WHAT THE EXERCISE ASKS: Your reply must contain the lines from the one with "DIGITS3 pin DIO: D4 -> D13" through the last line of the material, exact and complete, with no pictures and no other text.

(DATA FOR REVIEW)

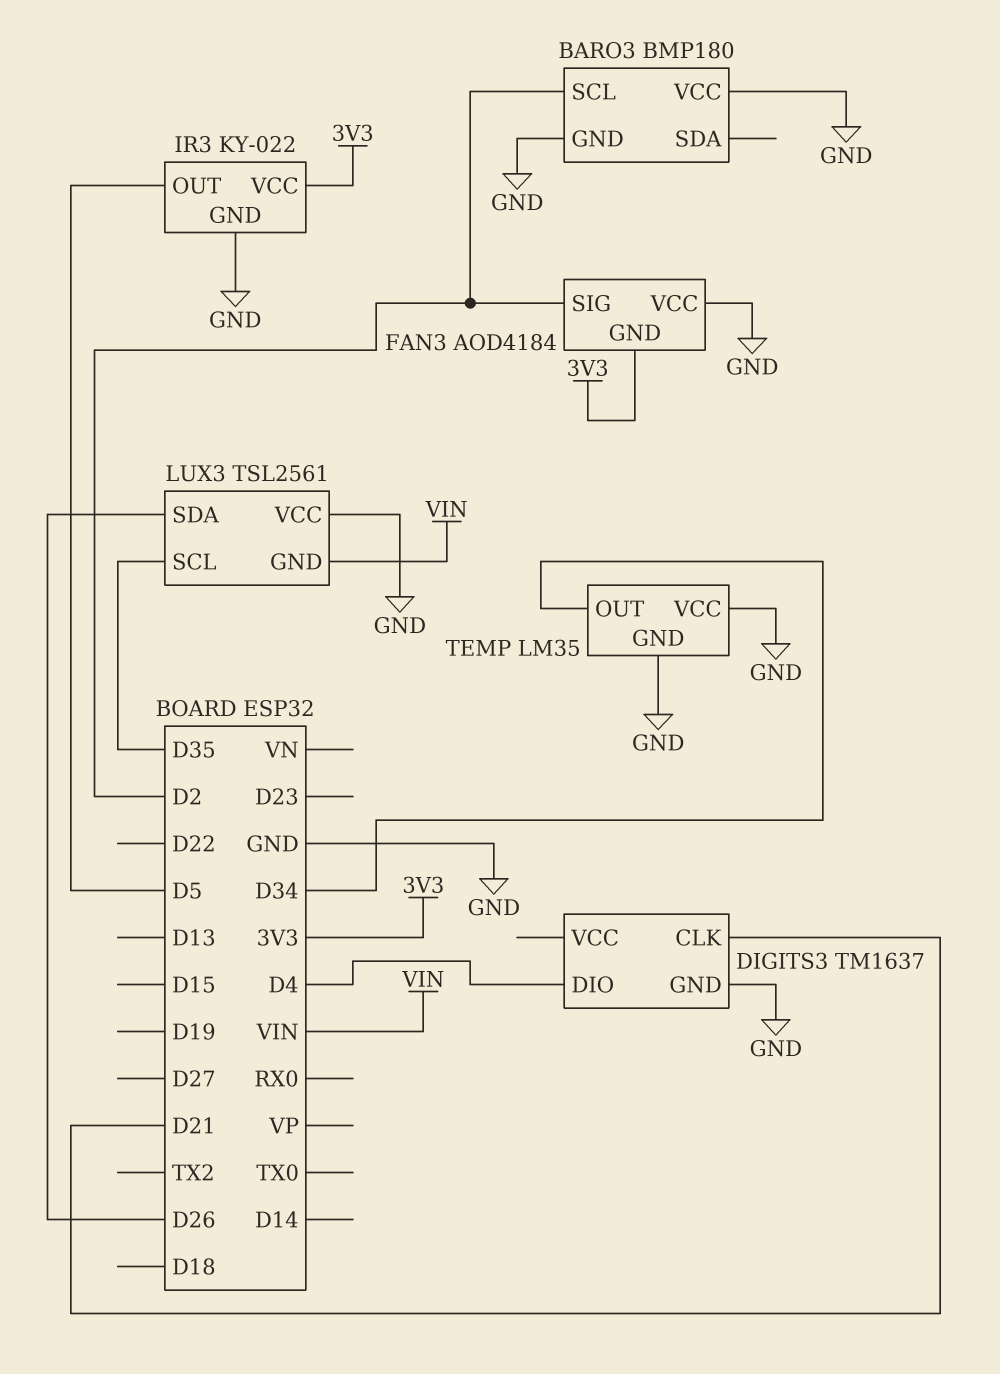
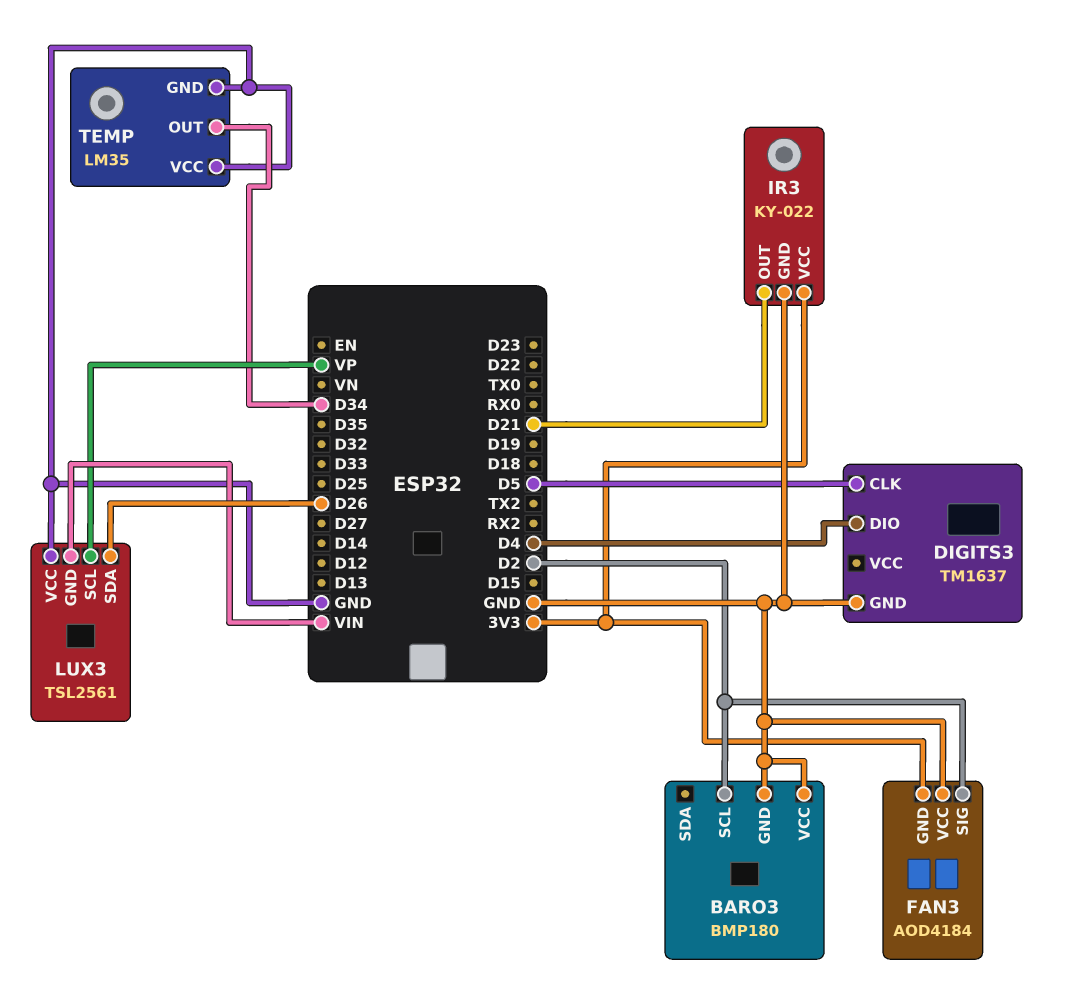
DIGITS3 pin CLK: D21 -> D5
IR3 pin OUT: D5 -> D21
LUX3 pin SCL: D35 -> VP

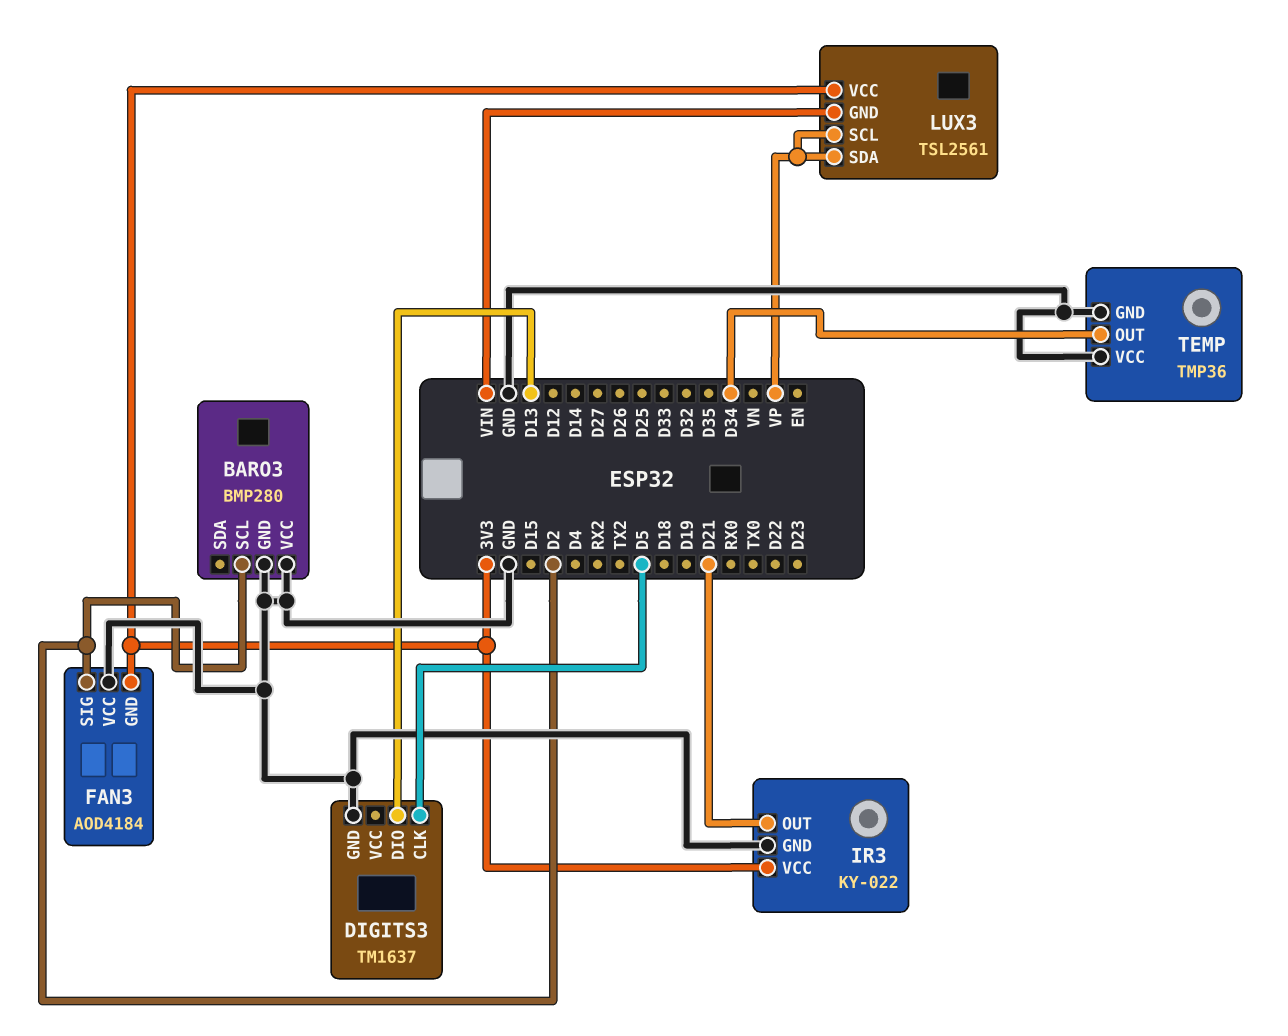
BARO3: BMP180 -> BMP280
DIGITS3 pin DIO: D4 -> D13
LUX3 pin SDA: D26 -> VP
LUX3 pin VCC: GND -> 3V3
TEMP: LM35 -> TMP36

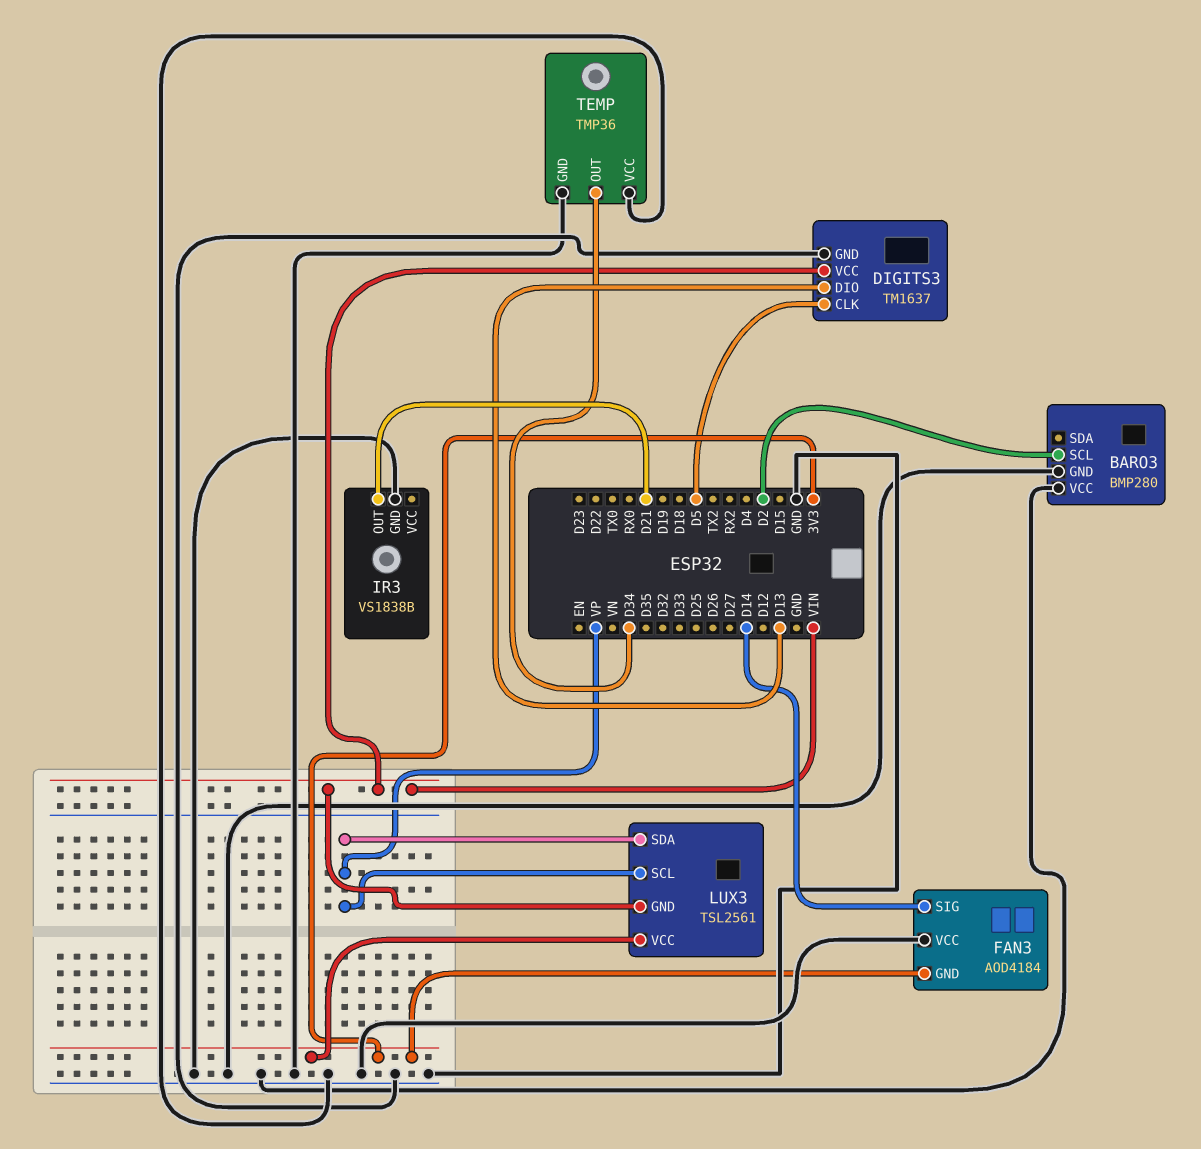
DIGITS3 pin VCC: none -> VIN
FAN3 pin SIG: D2 -> D14
IR3: KY-022 -> VS1838B
IR3 pin VCC: 3V3 -> none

(End DATA FOR REVIEW)

TASK ANSWER:
DIGITS3 pin DIO: D4 -> D13
LUX3 pin SDA: D26 -> VP
LUX3 pin VCC: GND -> 3V3
TEMP: LM35 -> TMP36

DIGITS3 pin VCC: none -> VIN
FAN3 pin SIG: D2 -> D14
IR3: KY-022 -> VS1838B
IR3 pin VCC: 3V3 -> none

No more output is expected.